== RECORDS PROVIDED ==

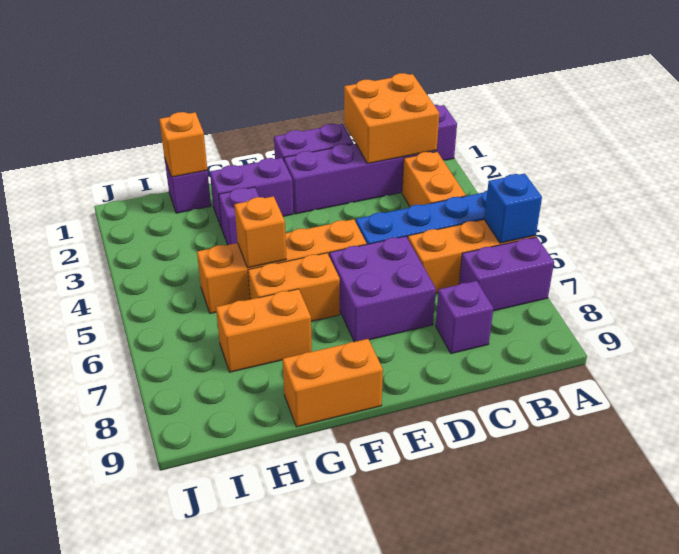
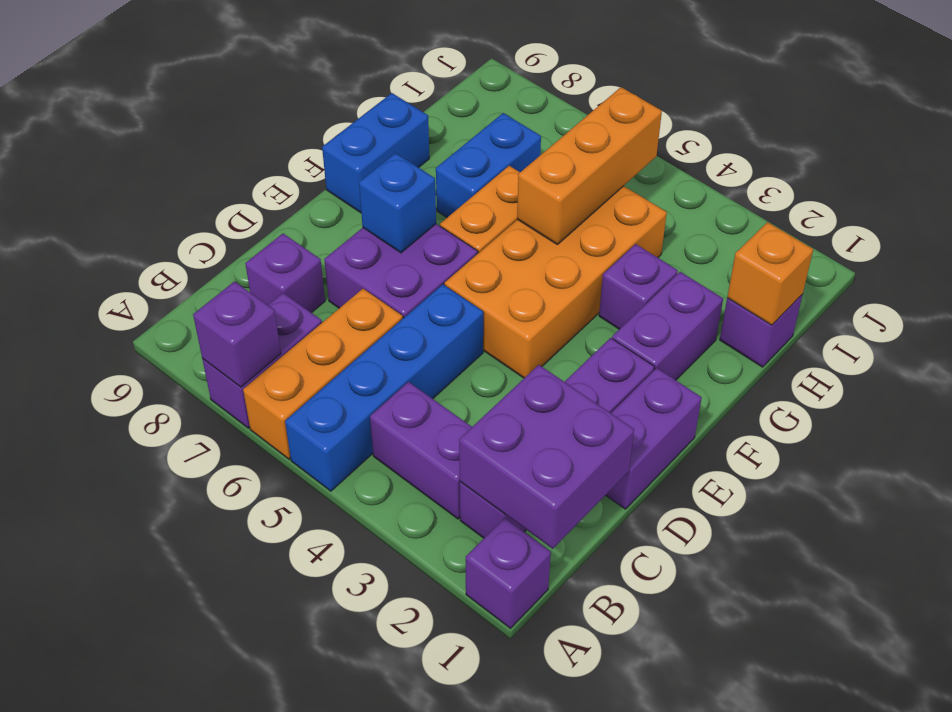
blue brick A6 level 2 -> blue brick E7 level 2
none -> purple brick A7 level 2
orange brick B1:C2 level 2 -> purple brick B1:C2 level 2
orange brick B3:B4 level 1 -> purple brick B3:B4 level 1
orange brick E5:H5 level 1 -> orange brick E4:H5 level 1
orange brick F9:G9 level 1 -> blue brick F9:G9 level 1
orange brick G5 level 2 -> orange brick G5:I5 level 2
orange brick G7:H7 level 1 -> blue brick G7:H7 level 1

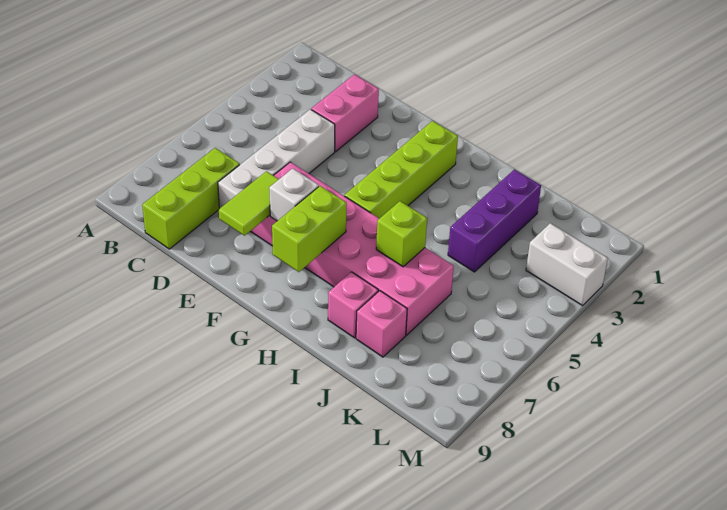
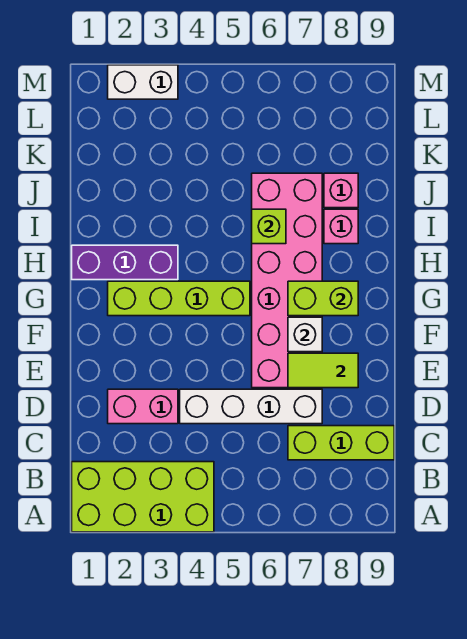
none -> lime brick A1:B4 level 1
purple brick J2:J4 level 1 -> purple brick H1:H3 level 1
white brick L3:M3 level 1 -> white brick M2:M3 level 1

===

→ **WHAT TO WORK ON**
Transcribe the material exactly, leaving every picture out.

→ **OUTPUT FOR THIS EXERCISE**
blue brick A6 level 2 -> blue brick E7 level 2
none -> purple brick A7 level 2
orange brick B1:C2 level 2 -> purple brick B1:C2 level 2
orange brick B3:B4 level 1 -> purple brick B3:B4 level 1
orange brick E5:H5 level 1 -> orange brick E4:H5 level 1
orange brick F9:G9 level 1 -> blue brick F9:G9 level 1
orange brick G5 level 2 -> orange brick G5:I5 level 2
orange brick G7:H7 level 1 -> blue brick G7:H7 level 1

none -> lime brick A1:B4 level 1
purple brick J2:J4 level 1 -> purple brick H1:H3 level 1
white brick L3:M3 level 1 -> white brick M2:M3 level 1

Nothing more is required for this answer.